**Material for this task:**
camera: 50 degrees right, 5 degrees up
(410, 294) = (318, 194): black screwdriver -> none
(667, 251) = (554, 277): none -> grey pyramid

==

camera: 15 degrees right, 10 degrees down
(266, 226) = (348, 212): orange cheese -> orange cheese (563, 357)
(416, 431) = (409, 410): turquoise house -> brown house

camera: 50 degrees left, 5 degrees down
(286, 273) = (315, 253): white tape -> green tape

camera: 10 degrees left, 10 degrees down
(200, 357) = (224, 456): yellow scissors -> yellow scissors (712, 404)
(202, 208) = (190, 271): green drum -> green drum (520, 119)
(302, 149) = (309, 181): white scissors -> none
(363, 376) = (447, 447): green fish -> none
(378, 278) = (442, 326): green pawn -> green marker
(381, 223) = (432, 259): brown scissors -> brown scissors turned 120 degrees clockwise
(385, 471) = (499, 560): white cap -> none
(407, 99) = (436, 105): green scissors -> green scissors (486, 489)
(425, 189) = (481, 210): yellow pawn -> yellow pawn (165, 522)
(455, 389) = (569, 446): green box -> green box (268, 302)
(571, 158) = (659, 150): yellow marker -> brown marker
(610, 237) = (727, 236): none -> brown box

**Your task:** In the listing above, find the line containing "camera: 50 degrees left, 5 degrees down" and the line containing "(610, 237) = (727, 236): none -> brown box", then quote both, plus every line between them, exactly as written.

**Task output:**
camera: 50 degrees left, 5 degrees down
(286, 273) = (315, 253): white tape -> green tape

camera: 10 degrees left, 10 degrees down
(200, 357) = (224, 456): yellow scissors -> yellow scissors (712, 404)
(202, 208) = (190, 271): green drum -> green drum (520, 119)
(302, 149) = (309, 181): white scissors -> none
(363, 376) = (447, 447): green fish -> none
(378, 278) = (442, 326): green pawn -> green marker
(381, 223) = (432, 259): brown scissors -> brown scissors turned 120 degrees clockwise
(385, 471) = (499, 560): white cap -> none
(407, 99) = (436, 105): green scissors -> green scissors (486, 489)
(425, 189) = (481, 210): yellow pawn -> yellow pawn (165, 522)
(455, 389) = (569, 446): green box -> green box (268, 302)
(571, 158) = (659, 150): yellow marker -> brown marker
(610, 237) = (727, 236): none -> brown box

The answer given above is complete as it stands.